Each line in the records below, from the one that contains "SOIL3: HW-390 -> FC-28" to the one that contains "KEYS pin K2: GP19 -> GP6", should be reproduced exactly, the first and last included.
Provided entries START
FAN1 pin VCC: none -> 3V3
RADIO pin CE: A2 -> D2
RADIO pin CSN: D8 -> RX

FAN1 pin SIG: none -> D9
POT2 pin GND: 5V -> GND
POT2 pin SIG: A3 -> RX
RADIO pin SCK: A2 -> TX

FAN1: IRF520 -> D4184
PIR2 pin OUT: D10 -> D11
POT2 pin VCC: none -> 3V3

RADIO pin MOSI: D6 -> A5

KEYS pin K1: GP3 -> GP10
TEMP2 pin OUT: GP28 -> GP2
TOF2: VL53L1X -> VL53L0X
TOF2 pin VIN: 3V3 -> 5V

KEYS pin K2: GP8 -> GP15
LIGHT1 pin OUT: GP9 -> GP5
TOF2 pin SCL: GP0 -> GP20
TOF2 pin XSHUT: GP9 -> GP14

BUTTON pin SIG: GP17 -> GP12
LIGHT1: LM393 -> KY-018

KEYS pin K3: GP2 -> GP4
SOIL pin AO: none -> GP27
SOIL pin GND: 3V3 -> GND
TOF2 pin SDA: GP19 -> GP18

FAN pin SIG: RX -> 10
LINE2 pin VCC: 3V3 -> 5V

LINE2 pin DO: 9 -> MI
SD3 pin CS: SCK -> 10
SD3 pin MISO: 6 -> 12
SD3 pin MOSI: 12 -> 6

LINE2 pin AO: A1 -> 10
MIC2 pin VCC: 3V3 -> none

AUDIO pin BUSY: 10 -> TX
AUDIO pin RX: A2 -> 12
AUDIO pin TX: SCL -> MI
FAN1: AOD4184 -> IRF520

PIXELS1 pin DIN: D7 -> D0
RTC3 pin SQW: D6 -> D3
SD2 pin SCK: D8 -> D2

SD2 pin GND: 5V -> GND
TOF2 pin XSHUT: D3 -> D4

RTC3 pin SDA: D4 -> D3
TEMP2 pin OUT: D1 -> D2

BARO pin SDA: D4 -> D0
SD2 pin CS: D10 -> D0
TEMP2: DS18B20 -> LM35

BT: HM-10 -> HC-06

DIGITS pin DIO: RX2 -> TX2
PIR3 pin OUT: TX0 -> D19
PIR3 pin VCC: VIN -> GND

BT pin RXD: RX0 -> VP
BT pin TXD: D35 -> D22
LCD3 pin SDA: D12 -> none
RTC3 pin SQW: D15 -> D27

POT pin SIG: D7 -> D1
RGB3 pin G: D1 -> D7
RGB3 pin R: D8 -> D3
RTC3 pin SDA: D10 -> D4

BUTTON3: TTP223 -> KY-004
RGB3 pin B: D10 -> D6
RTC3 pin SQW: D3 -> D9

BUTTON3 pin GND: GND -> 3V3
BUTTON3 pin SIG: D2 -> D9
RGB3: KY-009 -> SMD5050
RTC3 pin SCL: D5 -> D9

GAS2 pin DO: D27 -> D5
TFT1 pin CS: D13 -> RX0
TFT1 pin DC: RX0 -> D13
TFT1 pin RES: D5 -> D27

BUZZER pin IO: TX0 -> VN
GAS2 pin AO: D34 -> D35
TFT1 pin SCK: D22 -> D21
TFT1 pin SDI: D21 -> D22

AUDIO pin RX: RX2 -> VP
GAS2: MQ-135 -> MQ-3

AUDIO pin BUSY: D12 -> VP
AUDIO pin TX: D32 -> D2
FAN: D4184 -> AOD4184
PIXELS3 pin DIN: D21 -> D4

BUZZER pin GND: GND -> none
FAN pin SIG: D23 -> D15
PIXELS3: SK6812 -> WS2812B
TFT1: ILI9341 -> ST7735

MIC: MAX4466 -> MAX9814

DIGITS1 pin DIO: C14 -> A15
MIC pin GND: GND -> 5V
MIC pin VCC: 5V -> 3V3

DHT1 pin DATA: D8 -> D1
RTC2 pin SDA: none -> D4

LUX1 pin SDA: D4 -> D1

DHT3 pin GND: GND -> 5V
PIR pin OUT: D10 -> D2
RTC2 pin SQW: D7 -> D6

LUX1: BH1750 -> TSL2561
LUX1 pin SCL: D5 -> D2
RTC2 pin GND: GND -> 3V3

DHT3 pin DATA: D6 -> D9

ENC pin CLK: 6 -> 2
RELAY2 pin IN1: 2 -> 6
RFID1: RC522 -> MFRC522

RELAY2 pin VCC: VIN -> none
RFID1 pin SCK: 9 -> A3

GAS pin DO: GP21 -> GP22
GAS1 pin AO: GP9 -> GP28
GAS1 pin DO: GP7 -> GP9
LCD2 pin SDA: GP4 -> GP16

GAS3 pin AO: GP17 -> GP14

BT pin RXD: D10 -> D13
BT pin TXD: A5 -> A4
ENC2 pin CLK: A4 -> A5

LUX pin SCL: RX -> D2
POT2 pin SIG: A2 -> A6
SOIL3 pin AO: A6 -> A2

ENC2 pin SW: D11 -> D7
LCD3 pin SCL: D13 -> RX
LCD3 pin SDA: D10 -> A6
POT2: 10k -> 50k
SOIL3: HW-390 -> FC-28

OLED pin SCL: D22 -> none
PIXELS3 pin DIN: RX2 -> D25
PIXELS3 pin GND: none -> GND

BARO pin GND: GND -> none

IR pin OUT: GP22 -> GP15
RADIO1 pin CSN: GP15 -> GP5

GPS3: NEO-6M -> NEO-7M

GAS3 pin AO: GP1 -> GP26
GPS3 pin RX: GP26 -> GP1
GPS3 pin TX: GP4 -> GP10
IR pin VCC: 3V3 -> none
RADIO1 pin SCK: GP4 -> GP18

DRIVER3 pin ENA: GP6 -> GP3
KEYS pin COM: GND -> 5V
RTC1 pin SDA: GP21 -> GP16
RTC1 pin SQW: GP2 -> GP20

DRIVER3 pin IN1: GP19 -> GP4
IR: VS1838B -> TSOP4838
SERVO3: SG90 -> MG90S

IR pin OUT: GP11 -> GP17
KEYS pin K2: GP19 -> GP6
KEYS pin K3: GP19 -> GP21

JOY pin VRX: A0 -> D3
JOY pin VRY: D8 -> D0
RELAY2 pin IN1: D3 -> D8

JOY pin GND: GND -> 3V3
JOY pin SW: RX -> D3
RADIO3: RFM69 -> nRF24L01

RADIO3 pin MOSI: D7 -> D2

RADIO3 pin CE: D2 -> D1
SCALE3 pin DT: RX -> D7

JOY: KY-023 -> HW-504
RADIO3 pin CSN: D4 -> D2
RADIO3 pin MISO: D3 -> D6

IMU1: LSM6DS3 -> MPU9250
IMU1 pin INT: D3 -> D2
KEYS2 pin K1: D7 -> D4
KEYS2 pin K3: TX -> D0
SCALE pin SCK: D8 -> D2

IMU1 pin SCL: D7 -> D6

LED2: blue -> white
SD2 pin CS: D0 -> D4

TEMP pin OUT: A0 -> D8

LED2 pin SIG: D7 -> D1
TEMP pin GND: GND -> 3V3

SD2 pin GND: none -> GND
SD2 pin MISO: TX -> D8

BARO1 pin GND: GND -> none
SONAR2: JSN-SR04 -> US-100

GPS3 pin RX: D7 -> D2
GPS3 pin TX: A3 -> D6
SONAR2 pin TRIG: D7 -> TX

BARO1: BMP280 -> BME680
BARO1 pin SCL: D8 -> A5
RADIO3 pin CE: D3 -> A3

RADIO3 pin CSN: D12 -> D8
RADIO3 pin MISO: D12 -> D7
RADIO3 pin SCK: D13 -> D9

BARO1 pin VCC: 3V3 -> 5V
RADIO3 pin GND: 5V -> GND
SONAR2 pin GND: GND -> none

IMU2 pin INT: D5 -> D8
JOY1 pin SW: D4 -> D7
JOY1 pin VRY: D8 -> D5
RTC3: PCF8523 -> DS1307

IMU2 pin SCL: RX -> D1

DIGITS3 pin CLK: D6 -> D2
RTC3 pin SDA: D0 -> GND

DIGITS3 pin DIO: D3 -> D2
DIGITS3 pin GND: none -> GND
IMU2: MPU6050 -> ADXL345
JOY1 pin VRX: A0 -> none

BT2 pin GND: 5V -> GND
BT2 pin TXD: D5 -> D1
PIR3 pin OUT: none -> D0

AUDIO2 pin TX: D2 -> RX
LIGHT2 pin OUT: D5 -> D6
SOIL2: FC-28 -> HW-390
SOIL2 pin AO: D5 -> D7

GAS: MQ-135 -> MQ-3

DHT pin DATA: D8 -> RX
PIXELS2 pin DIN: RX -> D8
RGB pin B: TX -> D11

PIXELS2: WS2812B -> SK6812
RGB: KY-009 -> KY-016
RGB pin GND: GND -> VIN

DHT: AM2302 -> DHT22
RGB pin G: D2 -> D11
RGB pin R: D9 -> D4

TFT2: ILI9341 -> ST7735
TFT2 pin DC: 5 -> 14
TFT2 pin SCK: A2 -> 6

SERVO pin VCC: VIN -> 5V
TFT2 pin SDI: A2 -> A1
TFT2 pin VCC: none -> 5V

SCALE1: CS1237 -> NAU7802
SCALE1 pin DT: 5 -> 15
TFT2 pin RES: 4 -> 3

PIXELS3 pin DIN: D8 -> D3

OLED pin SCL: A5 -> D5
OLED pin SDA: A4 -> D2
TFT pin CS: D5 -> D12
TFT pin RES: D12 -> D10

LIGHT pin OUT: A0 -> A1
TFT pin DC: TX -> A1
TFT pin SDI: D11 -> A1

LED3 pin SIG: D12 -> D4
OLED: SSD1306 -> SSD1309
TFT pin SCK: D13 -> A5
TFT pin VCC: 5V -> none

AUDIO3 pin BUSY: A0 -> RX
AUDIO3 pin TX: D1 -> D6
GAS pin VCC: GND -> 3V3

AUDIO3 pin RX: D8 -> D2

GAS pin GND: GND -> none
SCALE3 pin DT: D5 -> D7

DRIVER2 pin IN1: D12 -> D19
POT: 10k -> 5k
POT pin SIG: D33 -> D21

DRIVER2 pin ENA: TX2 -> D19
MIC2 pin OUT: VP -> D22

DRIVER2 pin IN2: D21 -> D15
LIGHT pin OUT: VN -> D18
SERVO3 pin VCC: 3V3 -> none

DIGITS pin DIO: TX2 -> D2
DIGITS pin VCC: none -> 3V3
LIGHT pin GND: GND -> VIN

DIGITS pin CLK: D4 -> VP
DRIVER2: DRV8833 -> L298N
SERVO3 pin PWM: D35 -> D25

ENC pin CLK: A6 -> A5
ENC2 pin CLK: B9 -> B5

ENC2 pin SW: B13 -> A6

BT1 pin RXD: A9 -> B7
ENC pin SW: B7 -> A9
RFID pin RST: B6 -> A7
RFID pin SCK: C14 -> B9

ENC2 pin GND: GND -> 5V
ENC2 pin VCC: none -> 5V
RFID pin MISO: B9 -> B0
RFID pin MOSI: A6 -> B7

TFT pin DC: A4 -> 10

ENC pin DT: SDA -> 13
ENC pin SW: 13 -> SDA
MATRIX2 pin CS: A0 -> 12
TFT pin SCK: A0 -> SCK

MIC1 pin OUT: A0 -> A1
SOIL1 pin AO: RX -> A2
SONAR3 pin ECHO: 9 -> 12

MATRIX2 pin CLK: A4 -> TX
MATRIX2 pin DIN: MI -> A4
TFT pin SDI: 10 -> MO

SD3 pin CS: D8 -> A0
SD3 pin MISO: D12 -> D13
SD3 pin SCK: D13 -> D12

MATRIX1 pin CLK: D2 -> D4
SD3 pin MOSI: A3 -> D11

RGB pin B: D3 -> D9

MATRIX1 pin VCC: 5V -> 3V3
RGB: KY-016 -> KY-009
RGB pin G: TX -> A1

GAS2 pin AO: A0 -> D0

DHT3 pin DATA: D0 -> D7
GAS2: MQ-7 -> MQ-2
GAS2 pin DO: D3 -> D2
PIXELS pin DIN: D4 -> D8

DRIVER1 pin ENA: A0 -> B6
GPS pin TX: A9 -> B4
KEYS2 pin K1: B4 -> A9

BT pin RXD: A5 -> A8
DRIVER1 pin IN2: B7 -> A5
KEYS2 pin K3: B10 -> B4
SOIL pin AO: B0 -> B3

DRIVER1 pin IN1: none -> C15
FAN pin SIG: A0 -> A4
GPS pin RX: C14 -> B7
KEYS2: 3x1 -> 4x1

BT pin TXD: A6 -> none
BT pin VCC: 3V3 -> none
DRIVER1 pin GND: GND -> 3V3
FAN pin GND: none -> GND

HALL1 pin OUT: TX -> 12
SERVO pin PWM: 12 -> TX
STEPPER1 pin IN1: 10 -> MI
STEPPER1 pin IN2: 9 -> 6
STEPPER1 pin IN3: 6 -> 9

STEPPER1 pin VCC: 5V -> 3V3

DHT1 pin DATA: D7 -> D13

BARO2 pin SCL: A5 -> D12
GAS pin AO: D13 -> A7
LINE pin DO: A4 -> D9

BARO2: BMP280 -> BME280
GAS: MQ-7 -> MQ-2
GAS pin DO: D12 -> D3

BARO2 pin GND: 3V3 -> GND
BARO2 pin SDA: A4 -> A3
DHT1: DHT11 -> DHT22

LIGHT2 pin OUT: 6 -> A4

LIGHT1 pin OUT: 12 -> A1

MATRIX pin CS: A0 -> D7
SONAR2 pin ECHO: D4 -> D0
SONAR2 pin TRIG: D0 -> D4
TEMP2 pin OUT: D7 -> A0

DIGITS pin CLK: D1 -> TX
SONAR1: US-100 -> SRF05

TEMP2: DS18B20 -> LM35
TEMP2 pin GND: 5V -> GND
Provided entries END
__Task output__
SOIL3: HW-390 -> FC-28

OLED pin SCL: D22 -> none
PIXELS3 pin DIN: RX2 -> D25
PIXELS3 pin GND: none -> GND

BARO pin GND: GND -> none

IR pin OUT: GP22 -> GP15
RADIO1 pin CSN: GP15 -> GP5

GPS3: NEO-6M -> NEO-7M

GAS3 pin AO: GP1 -> GP26
GPS3 pin RX: GP26 -> GP1
GPS3 pin TX: GP4 -> GP10
IR pin VCC: 3V3 -> none
RADIO1 pin SCK: GP4 -> GP18

DRIVER3 pin ENA: GP6 -> GP3
KEYS pin COM: GND -> 5V
RTC1 pin SDA: GP21 -> GP16
RTC1 pin SQW: GP2 -> GP20

DRIVER3 pin IN1: GP19 -> GP4
IR: VS1838B -> TSOP4838
SERVO3: SG90 -> MG90S

IR pin OUT: GP11 -> GP17
KEYS pin K2: GP19 -> GP6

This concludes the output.